● **Task description**
Only the text belongs in the copy. Transcribe the data exactly and drop any pictures.

● **Source data**
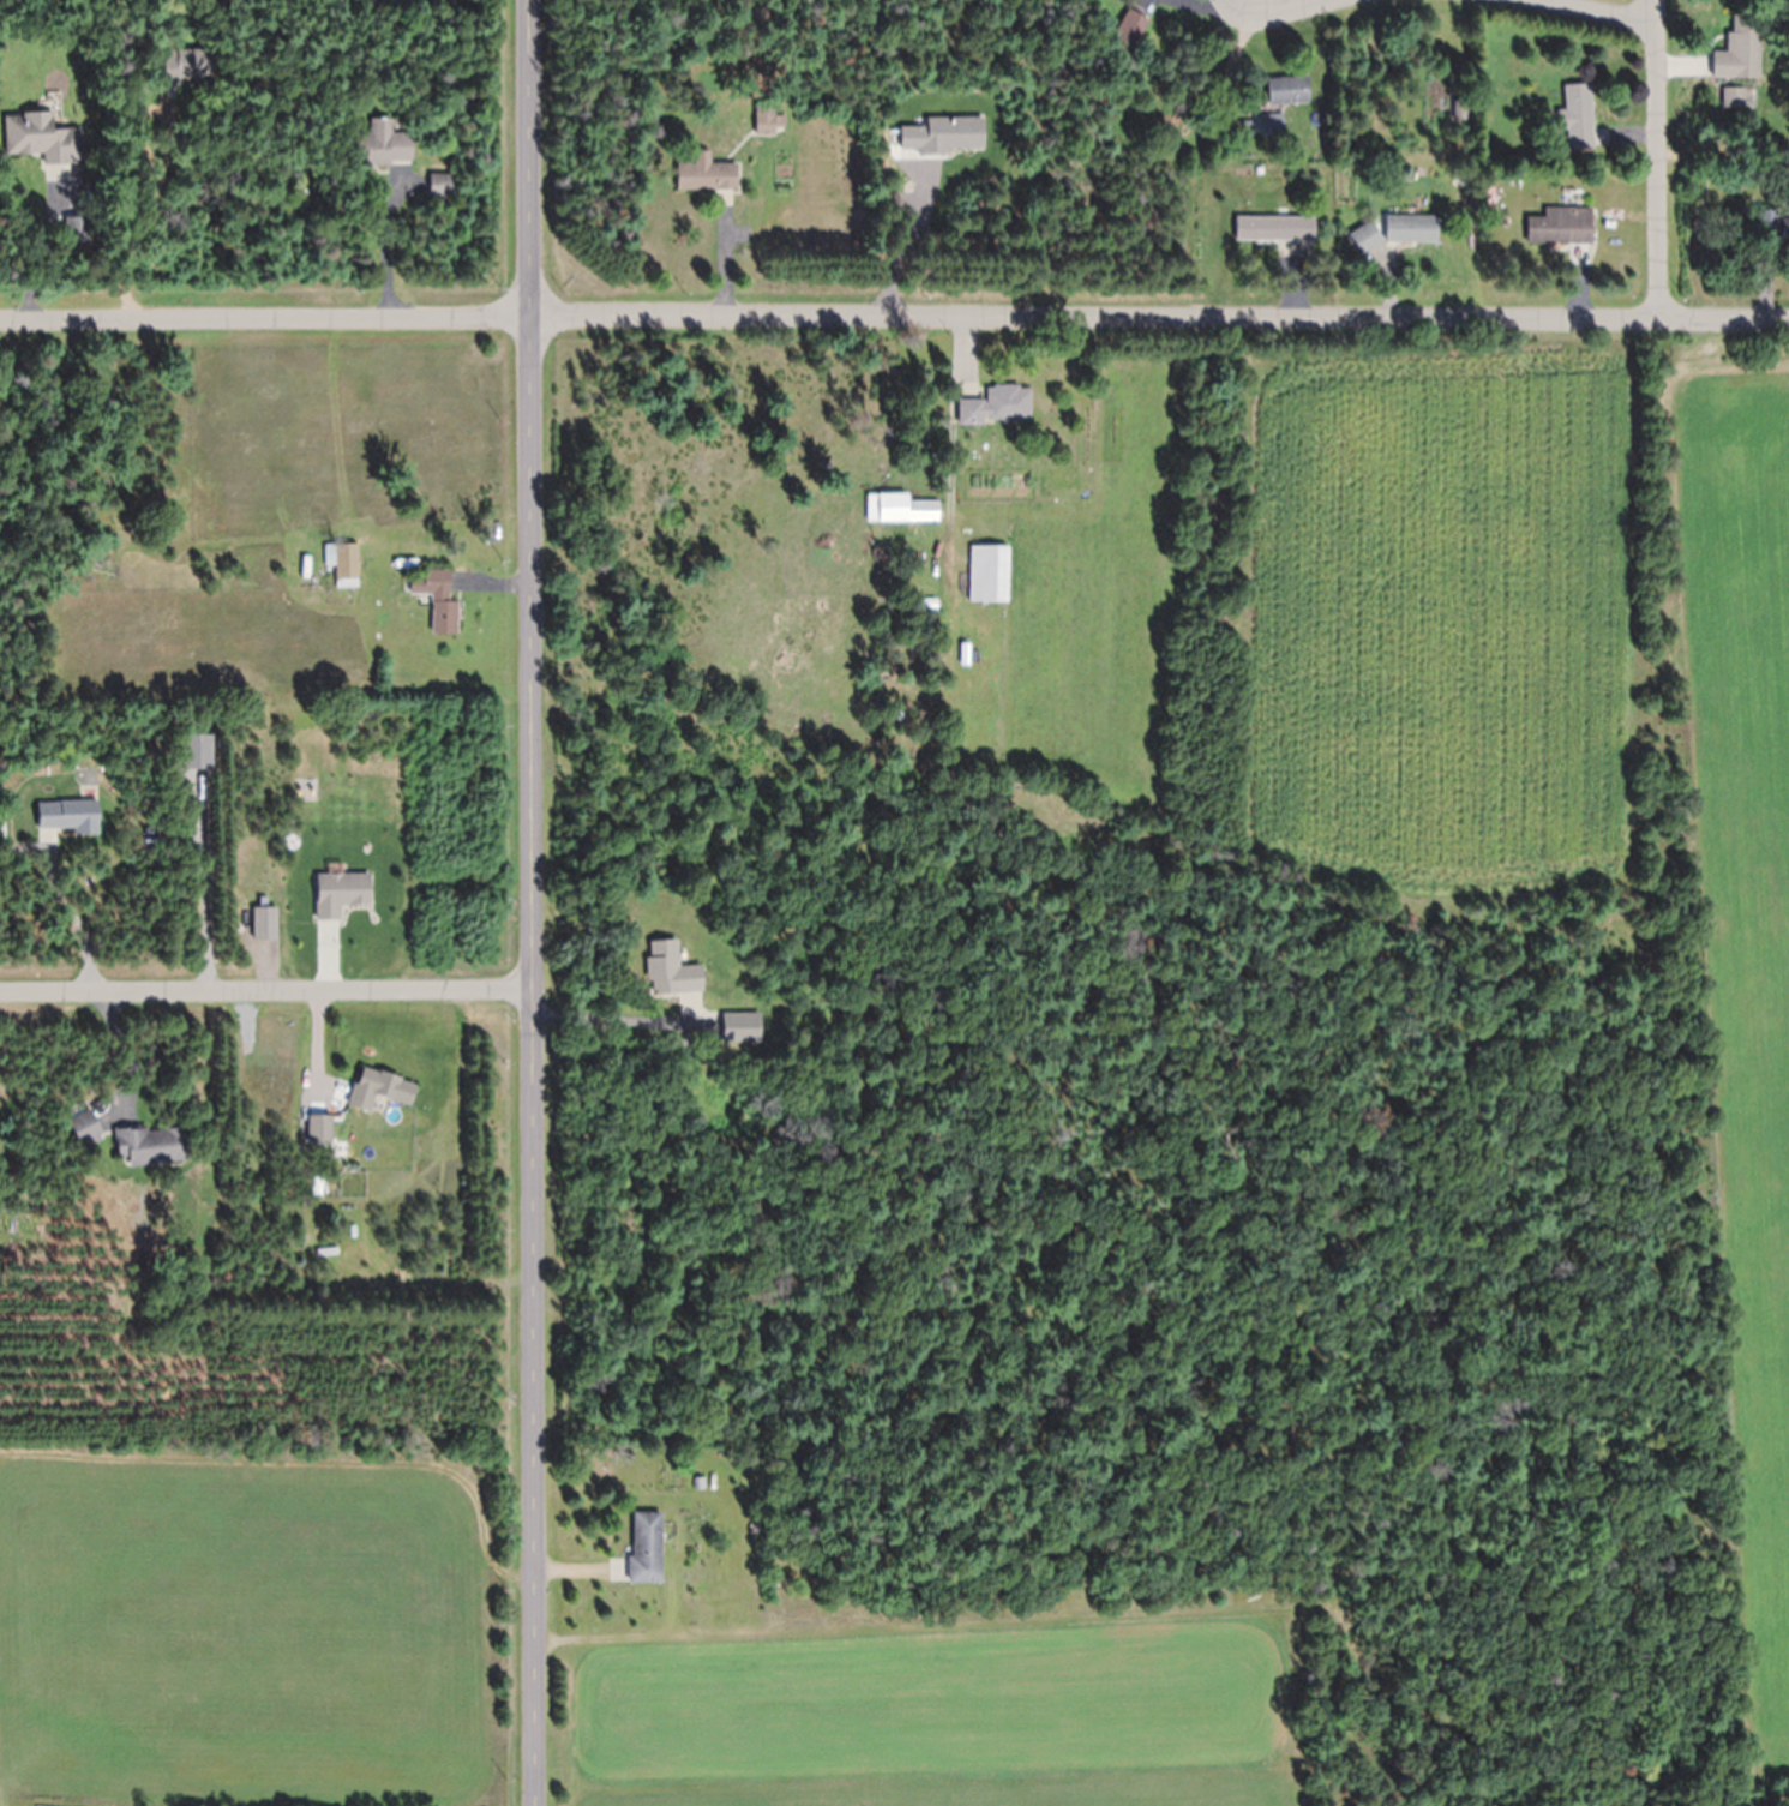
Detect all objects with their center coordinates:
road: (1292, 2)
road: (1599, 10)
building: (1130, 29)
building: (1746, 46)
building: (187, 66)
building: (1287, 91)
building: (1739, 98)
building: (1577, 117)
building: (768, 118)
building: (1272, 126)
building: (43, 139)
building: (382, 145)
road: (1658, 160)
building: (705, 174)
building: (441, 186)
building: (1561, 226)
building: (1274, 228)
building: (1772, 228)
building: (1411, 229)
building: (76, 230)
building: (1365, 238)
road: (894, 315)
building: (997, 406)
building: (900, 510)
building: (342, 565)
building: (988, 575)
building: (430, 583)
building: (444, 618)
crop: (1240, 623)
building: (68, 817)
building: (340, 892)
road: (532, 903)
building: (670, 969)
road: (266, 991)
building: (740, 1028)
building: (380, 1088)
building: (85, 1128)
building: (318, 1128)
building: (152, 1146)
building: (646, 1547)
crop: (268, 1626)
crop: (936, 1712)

● **Expected answer**
Detect all objects with their center coordinates:
road: (1292, 2)
road: (1599, 10)
building: (1130, 29)
building: (1746, 46)
building: (187, 66)
building: (1287, 91)
building: (1739, 98)
building: (1577, 117)
building: (768, 118)
building: (1272, 126)
building: (43, 139)
building: (382, 145)
road: (1658, 160)
building: (705, 174)
building: (441, 186)
building: (1561, 226)
building: (1274, 228)
building: (1772, 228)
building: (1411, 229)
building: (76, 230)
building: (1365, 238)
road: (894, 315)
building: (997, 406)
building: (900, 510)
building: (342, 565)
building: (988, 575)
building: (430, 583)
building: (444, 618)
crop: (1240, 623)
building: (68, 817)
building: (340, 892)
road: (532, 903)
building: (670, 969)
road: (266, 991)
building: (740, 1028)
building: (380, 1088)
building: (85, 1128)
building: (318, 1128)
building: (152, 1146)
building: (646, 1547)
crop: (268, 1626)
crop: (936, 1712)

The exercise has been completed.